Exercise directions:
Images should not appear in the copy, yet every line of the listing below must be printed exactly.

#### Data shown ####

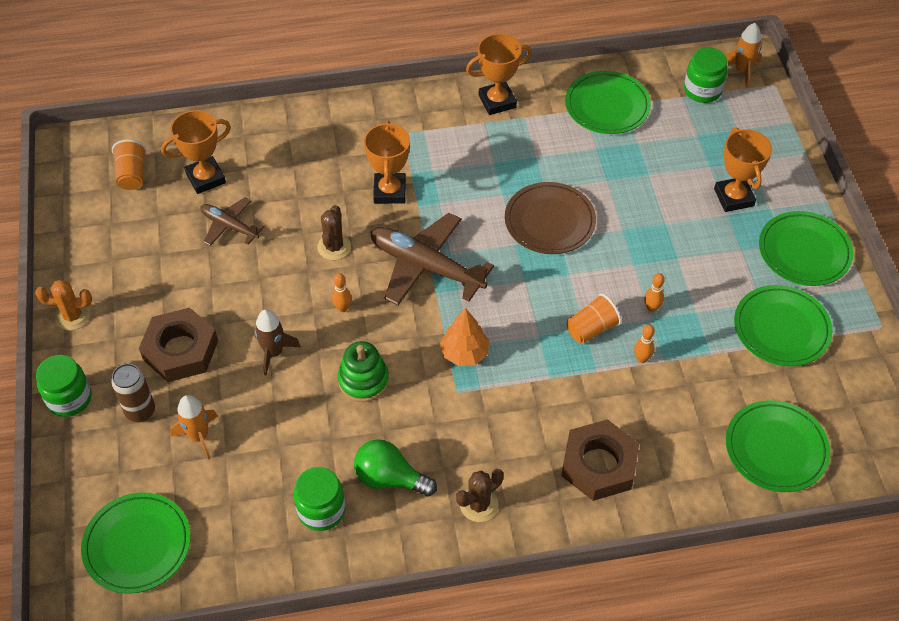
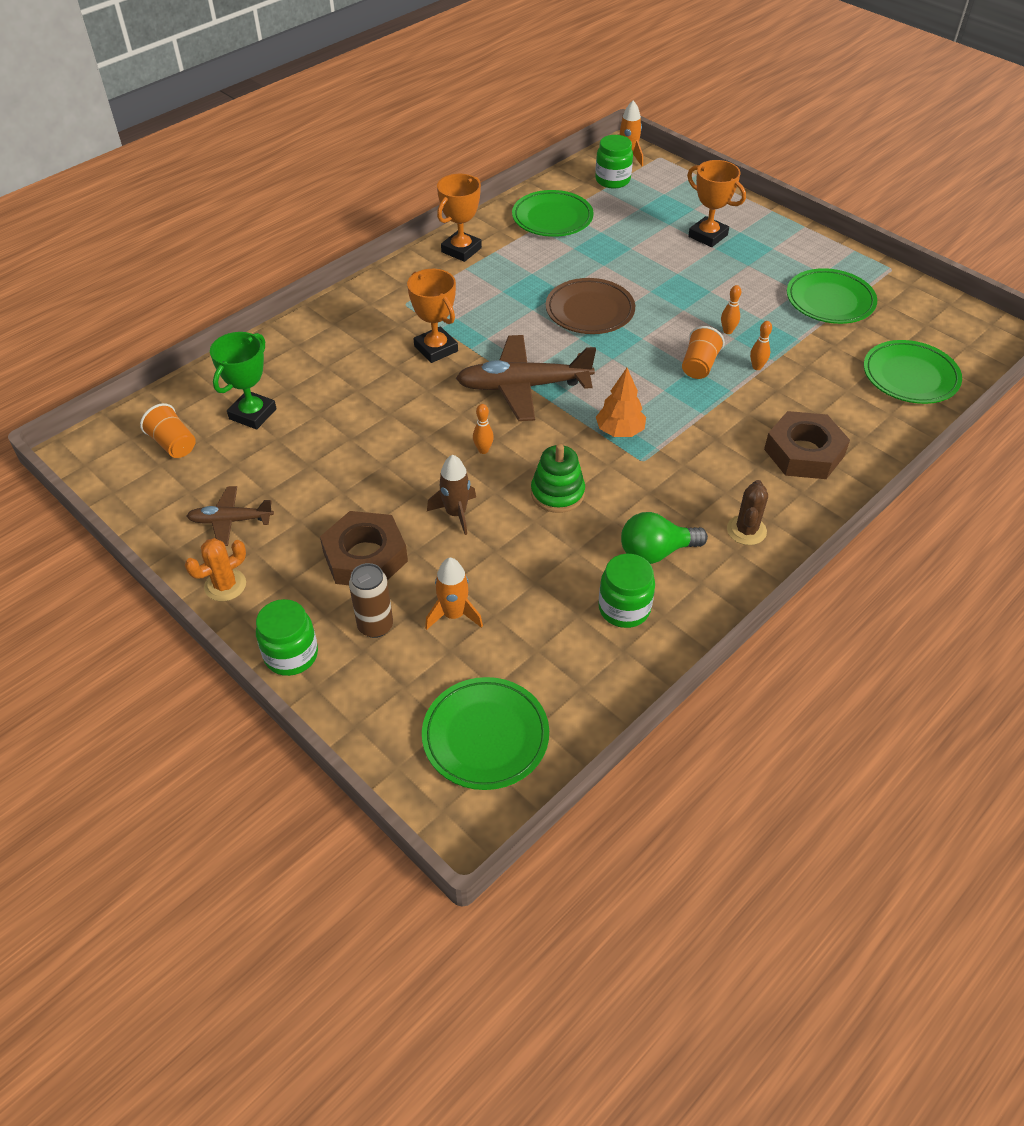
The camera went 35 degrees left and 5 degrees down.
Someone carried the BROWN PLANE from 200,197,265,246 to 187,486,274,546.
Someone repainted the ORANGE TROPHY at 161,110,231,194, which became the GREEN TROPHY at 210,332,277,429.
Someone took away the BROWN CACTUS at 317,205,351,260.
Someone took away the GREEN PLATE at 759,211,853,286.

####

Written solution:
The camera went 35 degrees left and 5 degrees down.
Someone carried the BROWN PLANE from 200,197,265,246 to 187,486,274,546.
Someone repainted the ORANGE TROPHY at 161,110,231,194, which became the GREEN TROPHY at 210,332,277,429.
Someone took away the BROWN CACTUS at 317,205,351,260.
Someone took away the GREEN PLATE at 759,211,853,286.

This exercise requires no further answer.